- [Assignment]
For this exercise, report every line of the material that includes "diode".

- [The data]
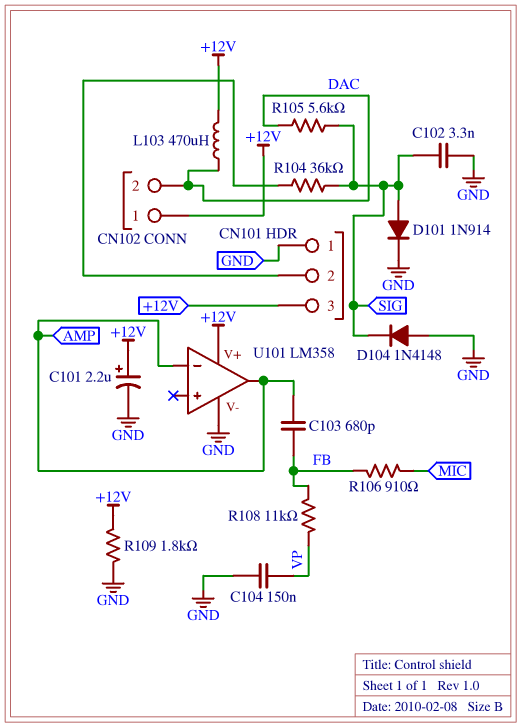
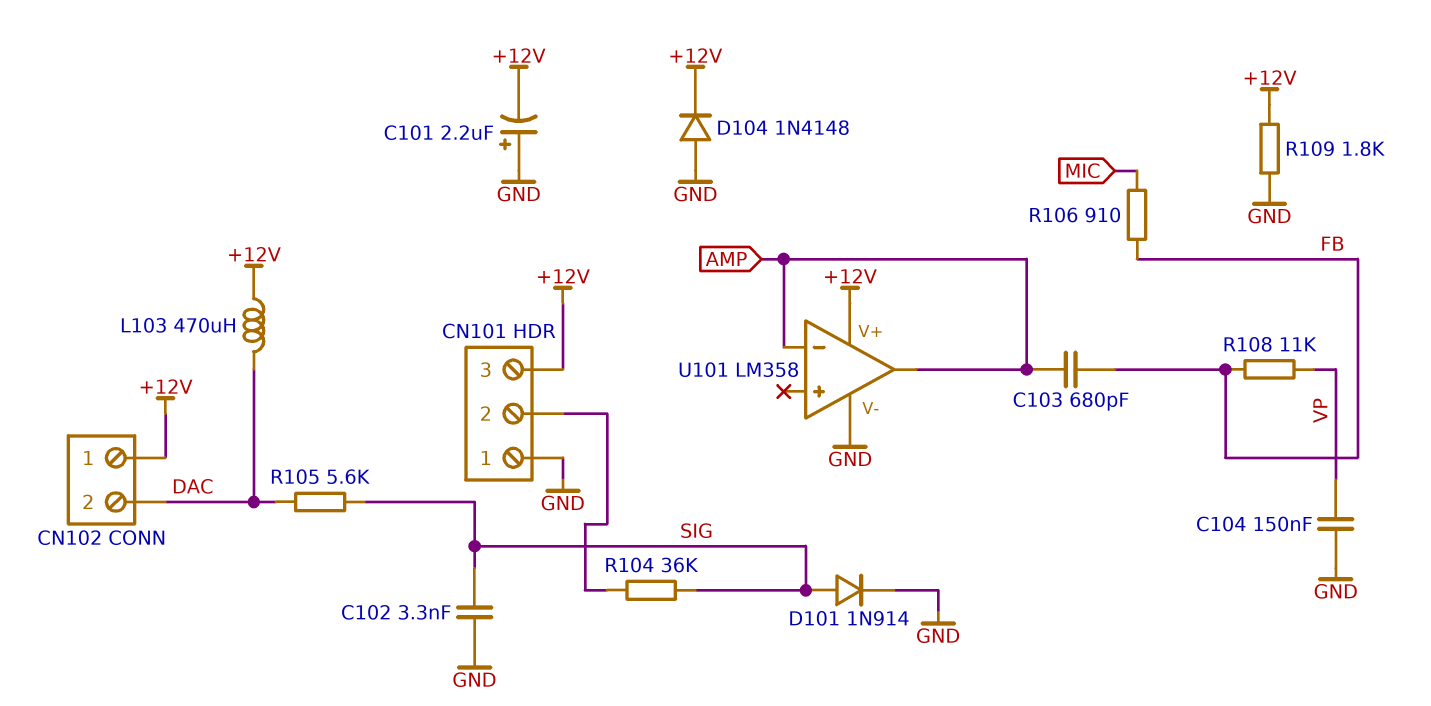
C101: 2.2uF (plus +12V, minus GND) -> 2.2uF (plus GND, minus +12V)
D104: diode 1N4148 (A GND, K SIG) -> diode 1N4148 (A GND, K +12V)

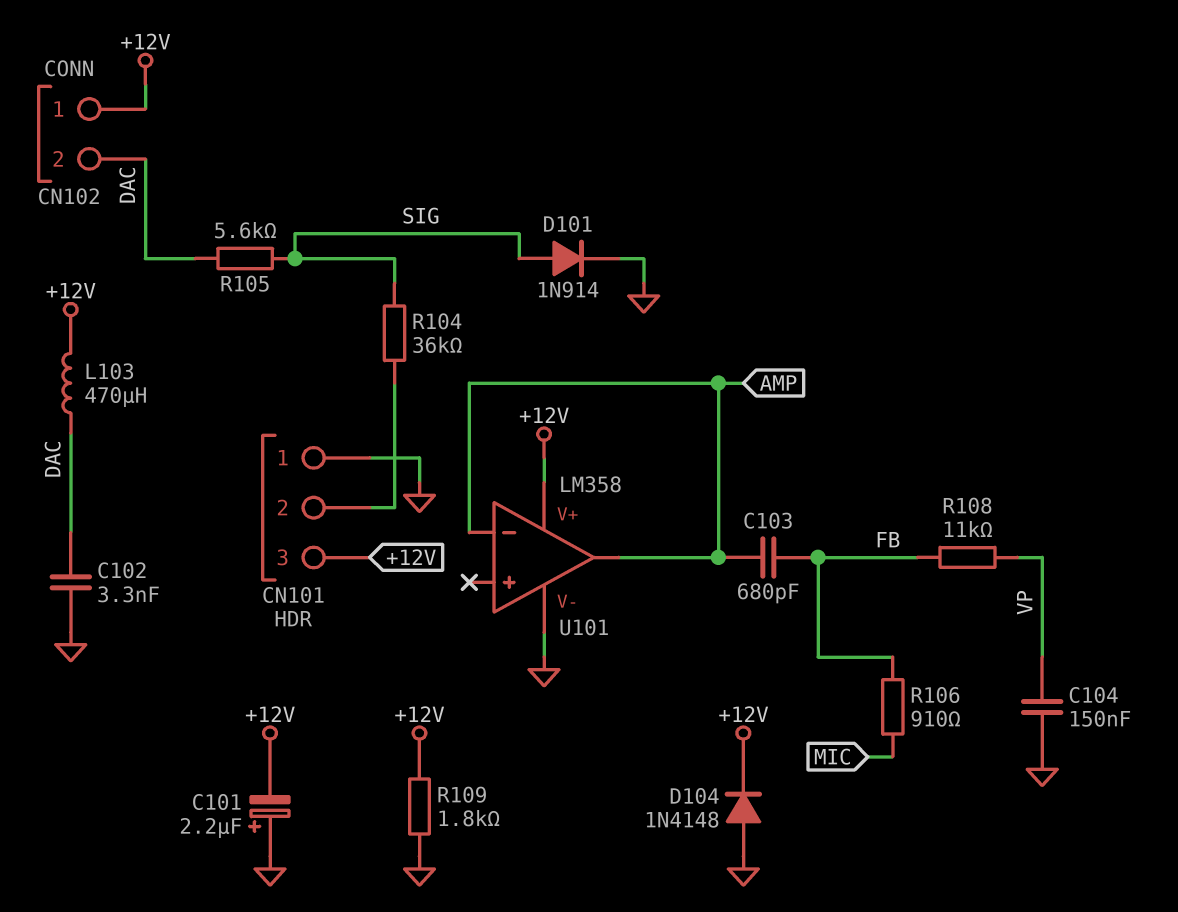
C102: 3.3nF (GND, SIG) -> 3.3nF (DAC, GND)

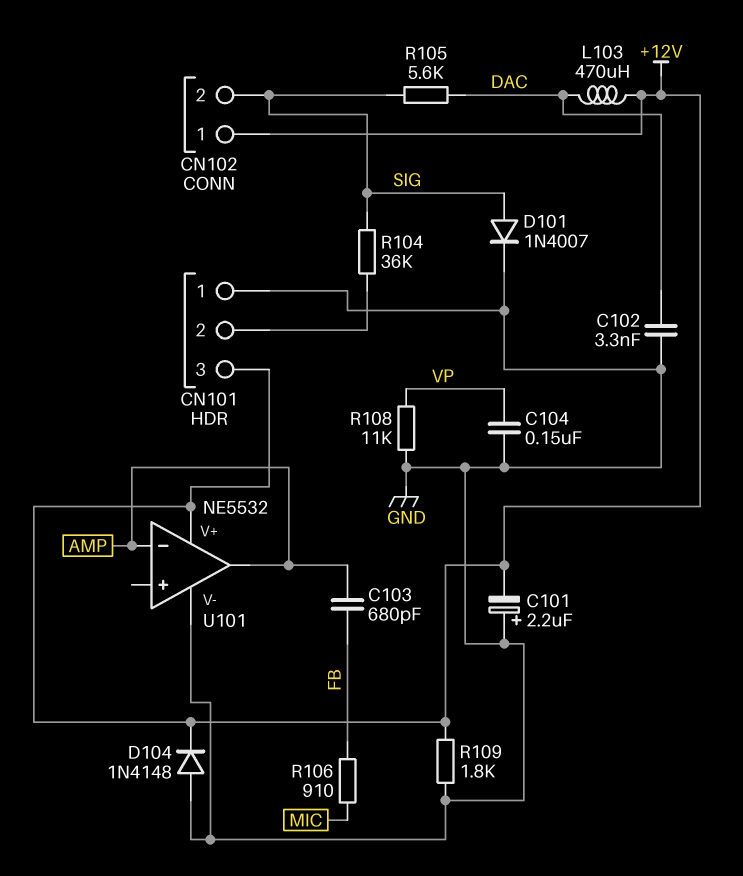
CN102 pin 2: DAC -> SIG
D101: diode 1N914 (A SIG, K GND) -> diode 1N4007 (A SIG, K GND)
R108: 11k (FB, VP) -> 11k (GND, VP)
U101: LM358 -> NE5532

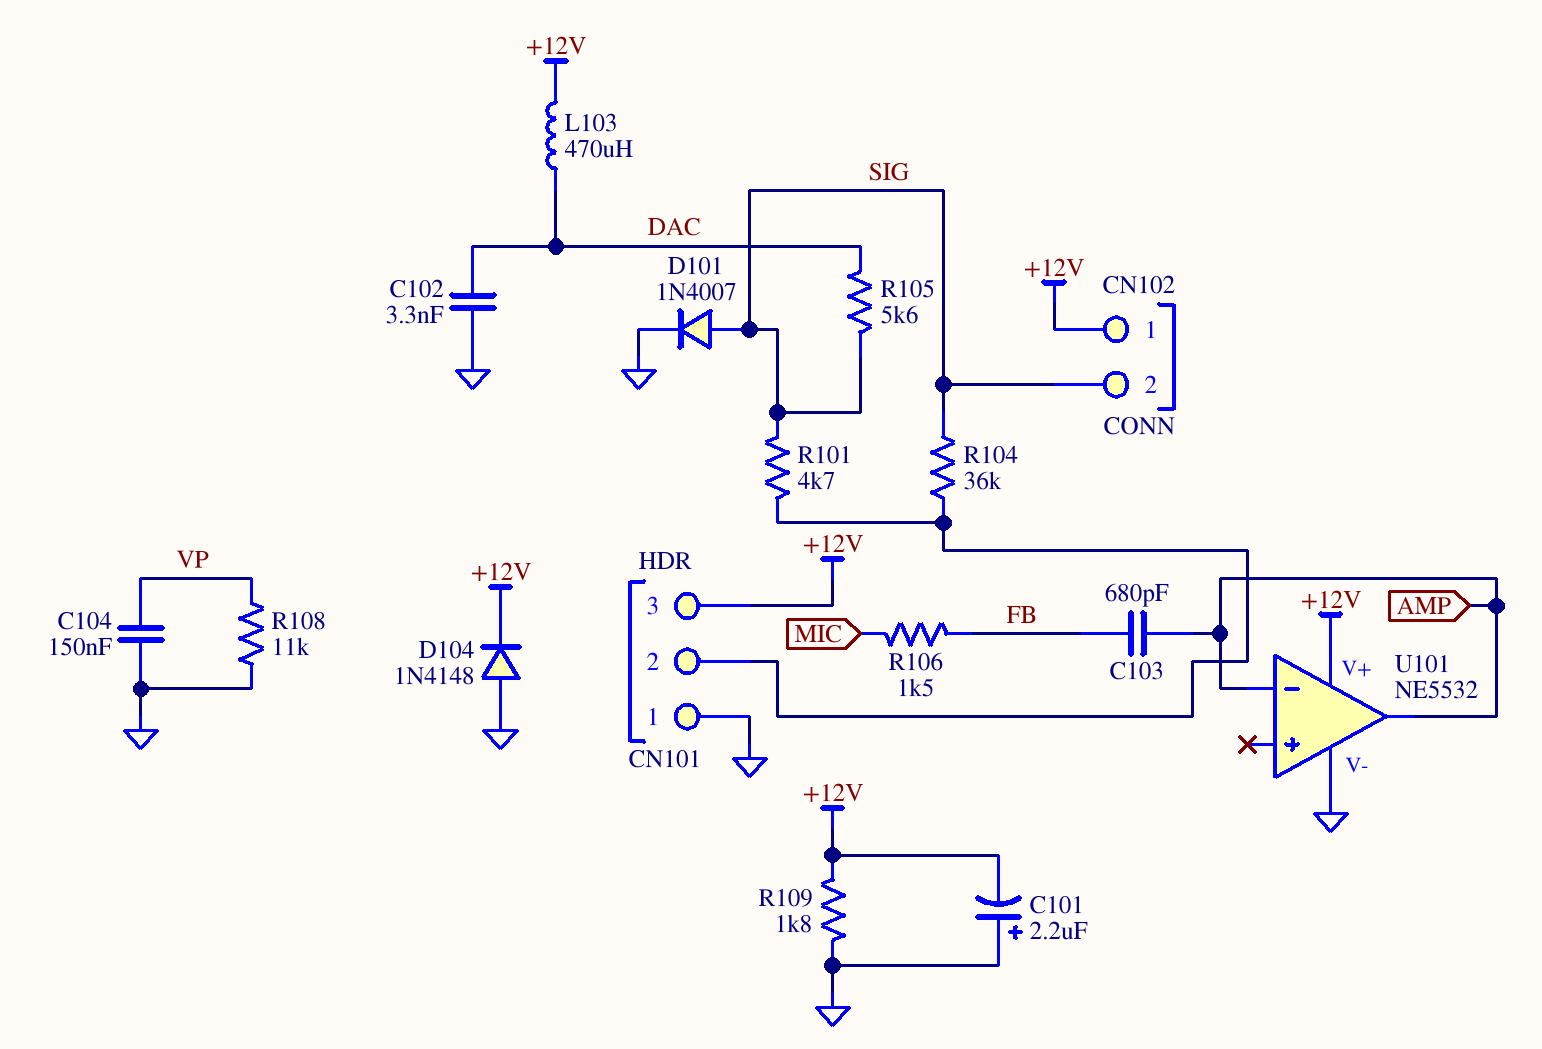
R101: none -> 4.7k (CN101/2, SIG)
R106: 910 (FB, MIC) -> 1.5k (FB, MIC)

- [Answer to this exercise]
D104: diode 1N4148 (A GND, K SIG) -> diode 1N4148 (A GND, K +12V)
D101: diode 1N914 (A SIG, K GND) -> diode 1N4007 (A SIG, K GND)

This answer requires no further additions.